Look below for the line containing "(376, 289) = (544, 240): turquoise"; from there, print each line exactly up to and including the line containing "(640, 227) = (795, 306): yellow", and stop.

# Records provided
◆ ◆ ◆
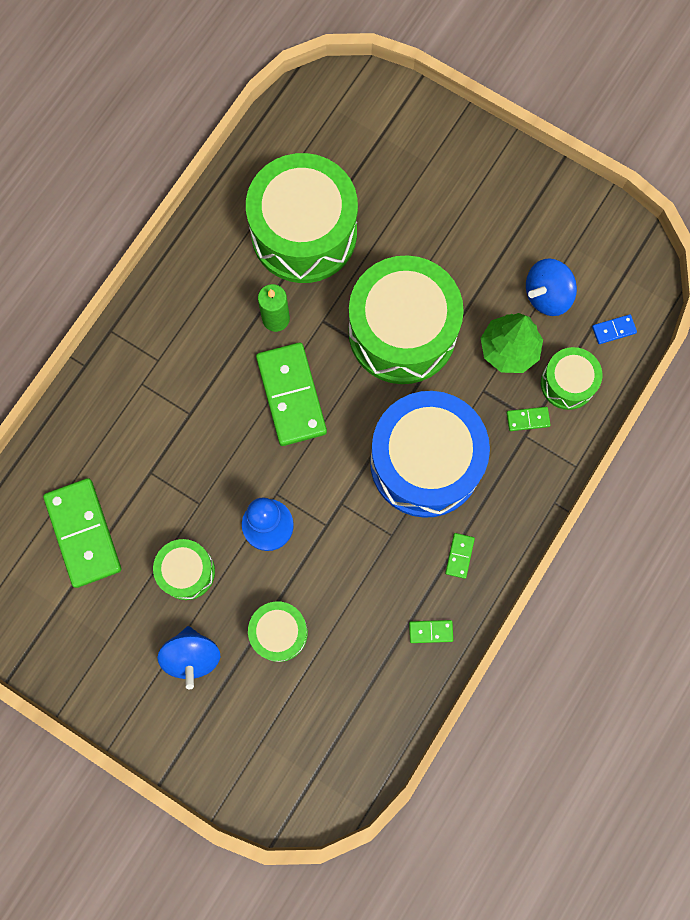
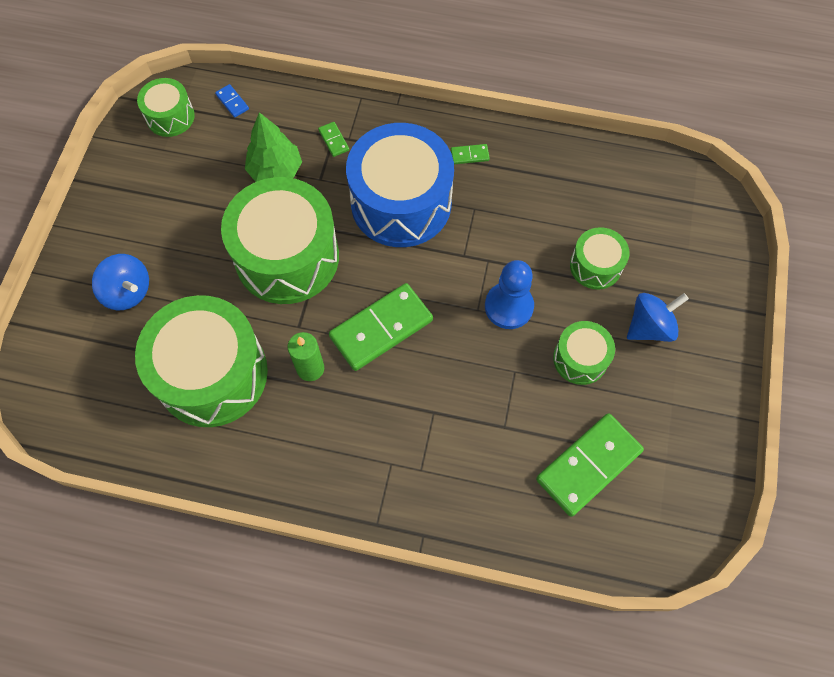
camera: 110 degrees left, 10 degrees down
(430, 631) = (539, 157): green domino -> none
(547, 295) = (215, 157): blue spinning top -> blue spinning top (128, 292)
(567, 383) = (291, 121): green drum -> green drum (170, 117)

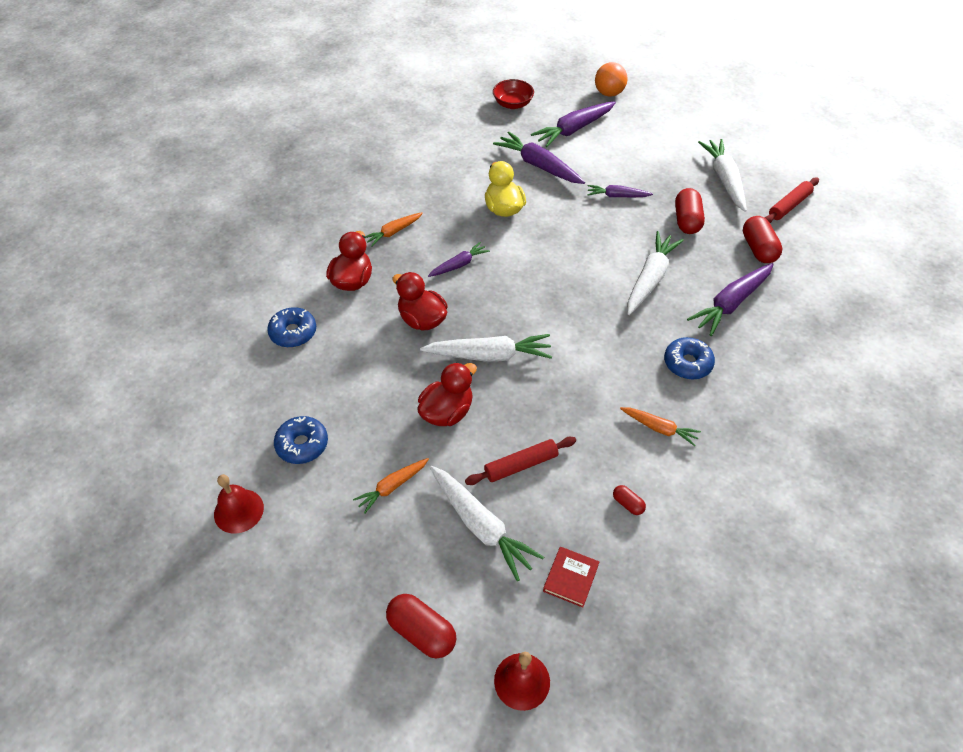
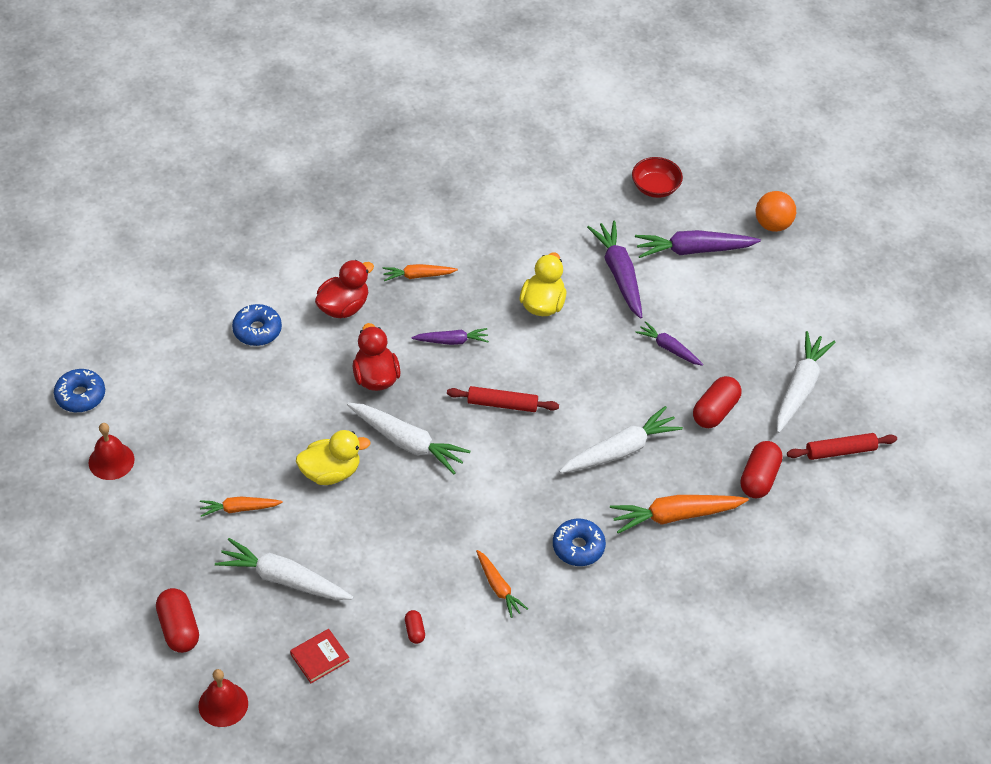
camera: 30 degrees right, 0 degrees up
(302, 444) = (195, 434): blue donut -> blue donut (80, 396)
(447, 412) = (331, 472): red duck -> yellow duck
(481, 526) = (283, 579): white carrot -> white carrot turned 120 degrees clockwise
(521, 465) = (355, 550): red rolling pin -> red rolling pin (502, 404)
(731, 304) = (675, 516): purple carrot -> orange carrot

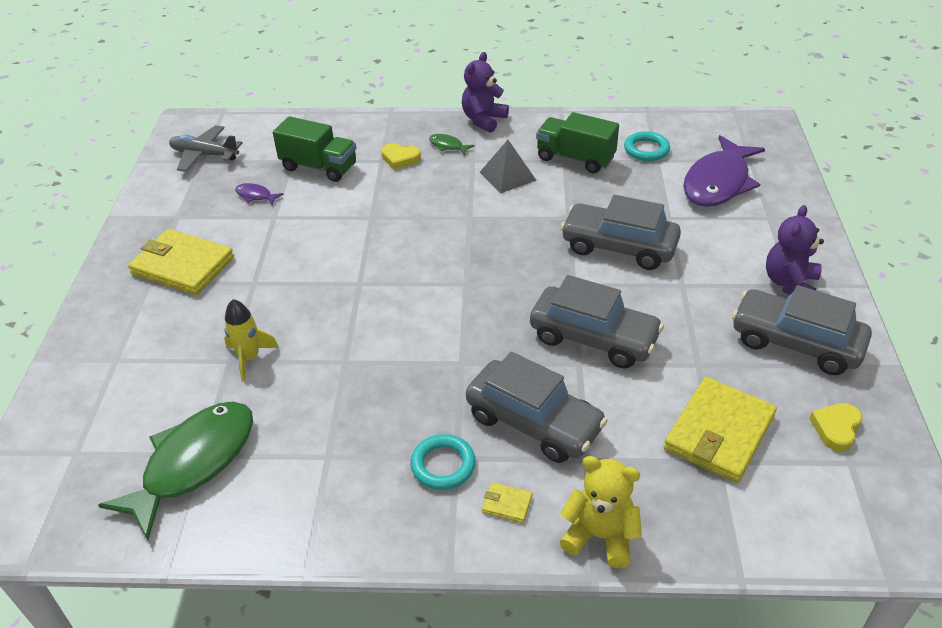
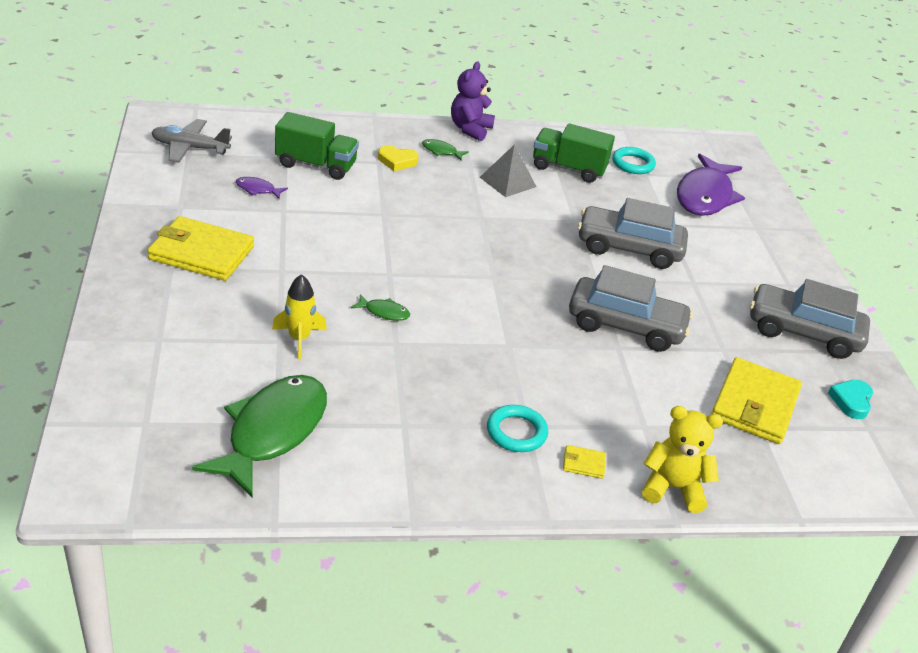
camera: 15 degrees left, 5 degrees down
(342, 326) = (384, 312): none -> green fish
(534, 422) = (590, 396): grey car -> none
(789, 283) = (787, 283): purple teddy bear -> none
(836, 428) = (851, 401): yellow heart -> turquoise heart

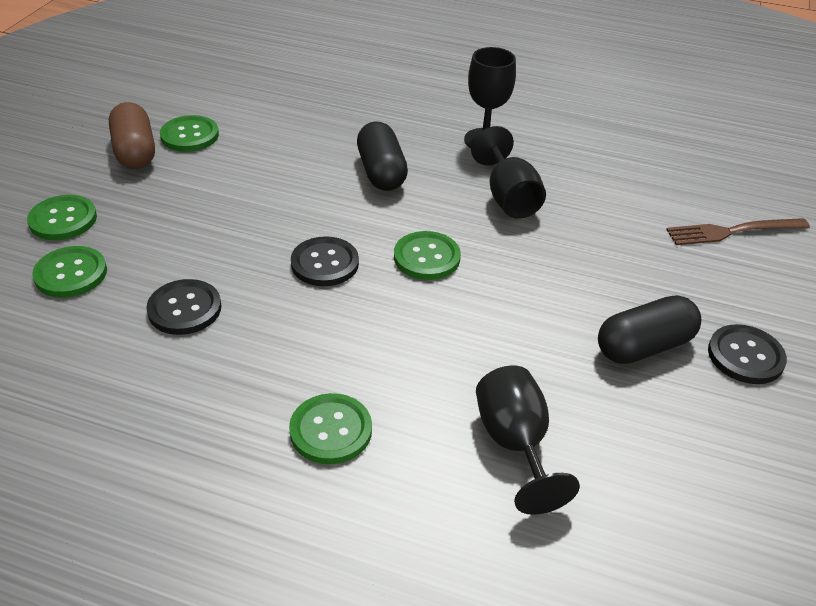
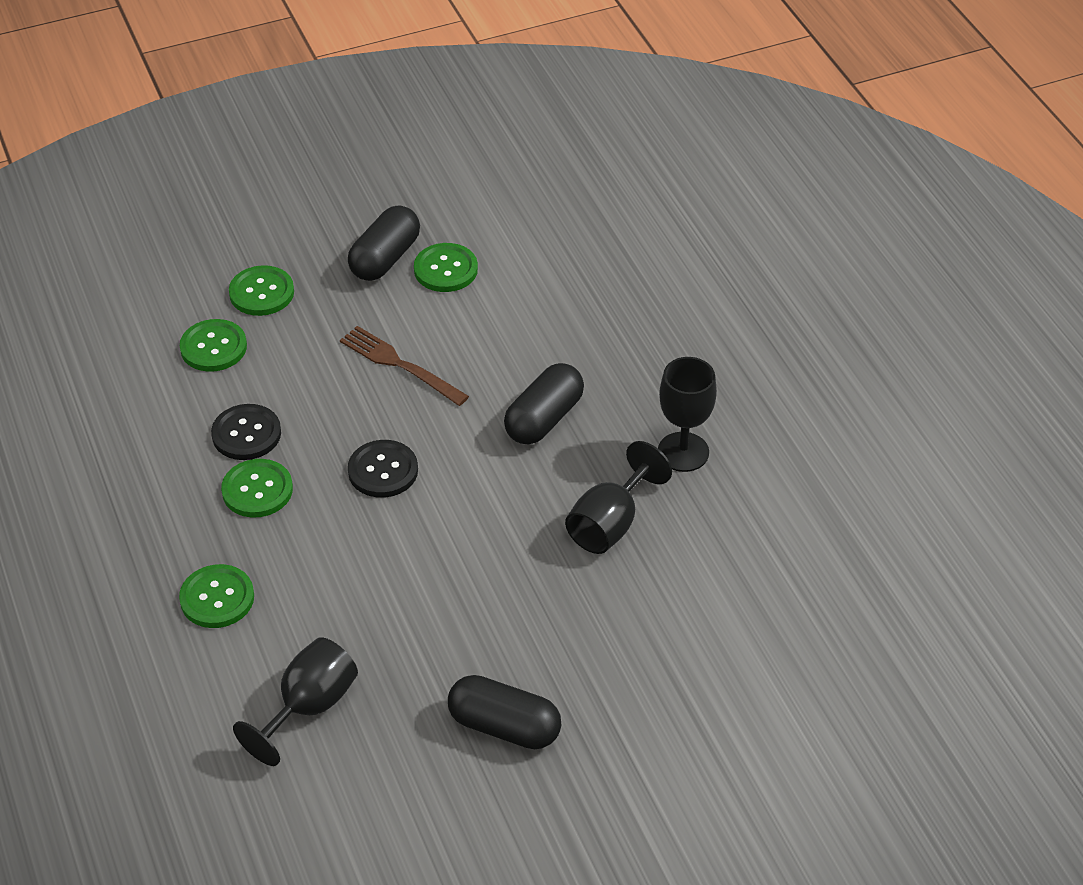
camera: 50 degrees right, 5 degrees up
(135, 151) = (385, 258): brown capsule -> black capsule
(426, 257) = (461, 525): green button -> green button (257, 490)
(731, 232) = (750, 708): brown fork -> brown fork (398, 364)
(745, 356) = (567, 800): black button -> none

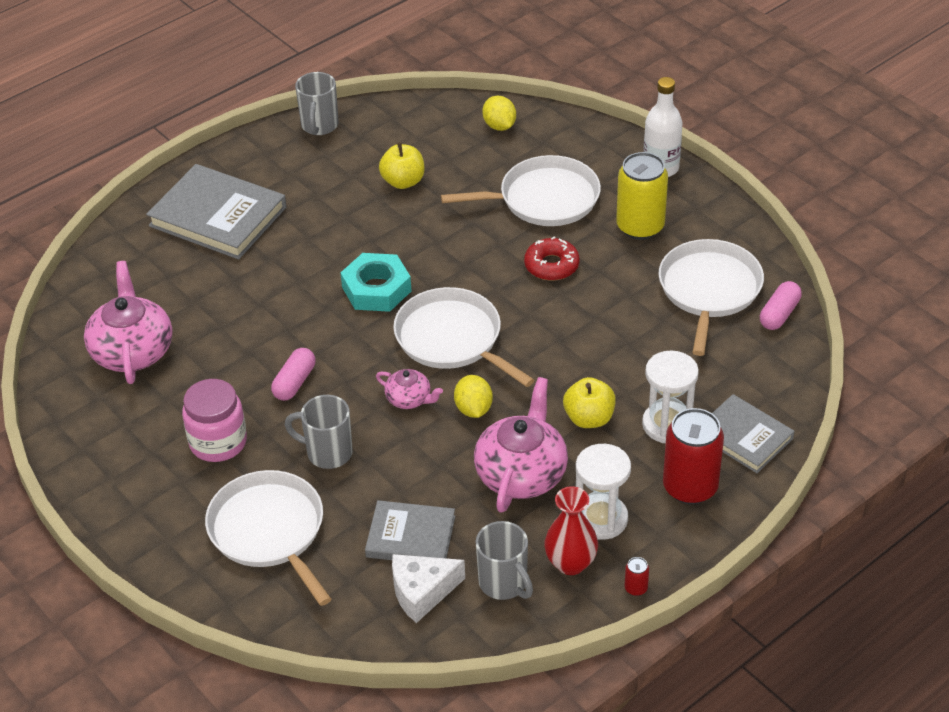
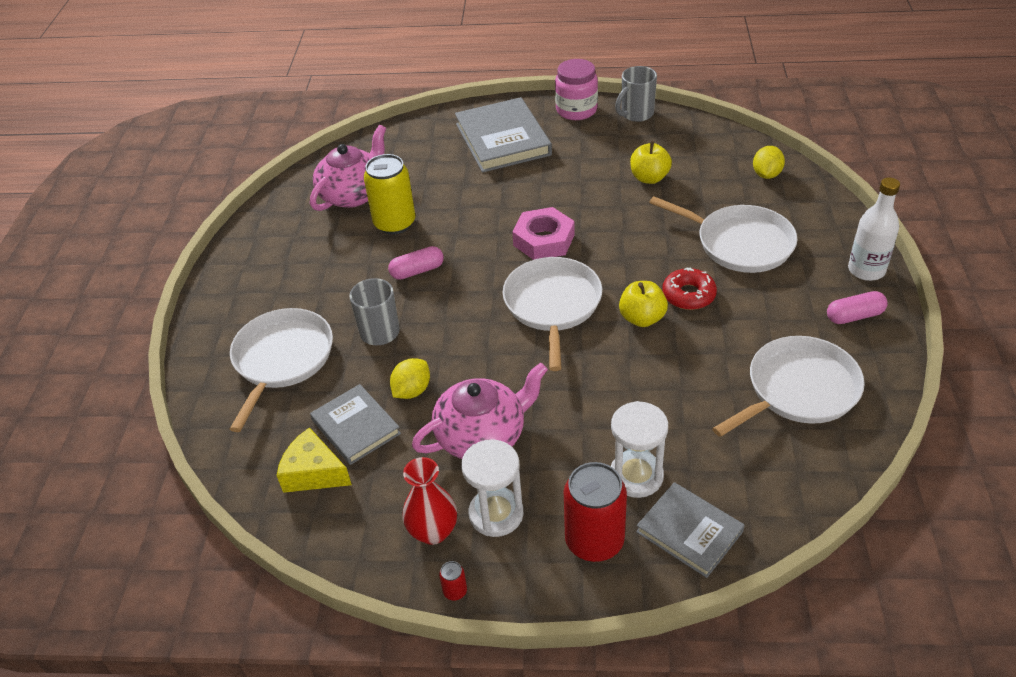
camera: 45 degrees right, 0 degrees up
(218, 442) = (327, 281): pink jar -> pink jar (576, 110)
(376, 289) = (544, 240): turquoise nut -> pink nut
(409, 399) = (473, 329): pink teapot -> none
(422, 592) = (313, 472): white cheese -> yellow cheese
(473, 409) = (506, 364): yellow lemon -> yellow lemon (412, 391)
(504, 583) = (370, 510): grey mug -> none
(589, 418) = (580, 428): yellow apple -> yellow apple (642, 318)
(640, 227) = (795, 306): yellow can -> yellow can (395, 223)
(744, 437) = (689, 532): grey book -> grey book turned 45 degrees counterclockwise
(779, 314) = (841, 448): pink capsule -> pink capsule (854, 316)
◆ ◆ ◆
# Written response
(376, 289) = (544, 240): turquoise nut -> pink nut
(409, 399) = (473, 329): pink teapot -> none
(422, 592) = (313, 472): white cheese -> yellow cheese
(473, 409) = (506, 364): yellow lemon -> yellow lemon (412, 391)
(504, 583) = (370, 510): grey mug -> none
(589, 418) = (580, 428): yellow apple -> yellow apple (642, 318)
(640, 227) = (795, 306): yellow can -> yellow can (395, 223)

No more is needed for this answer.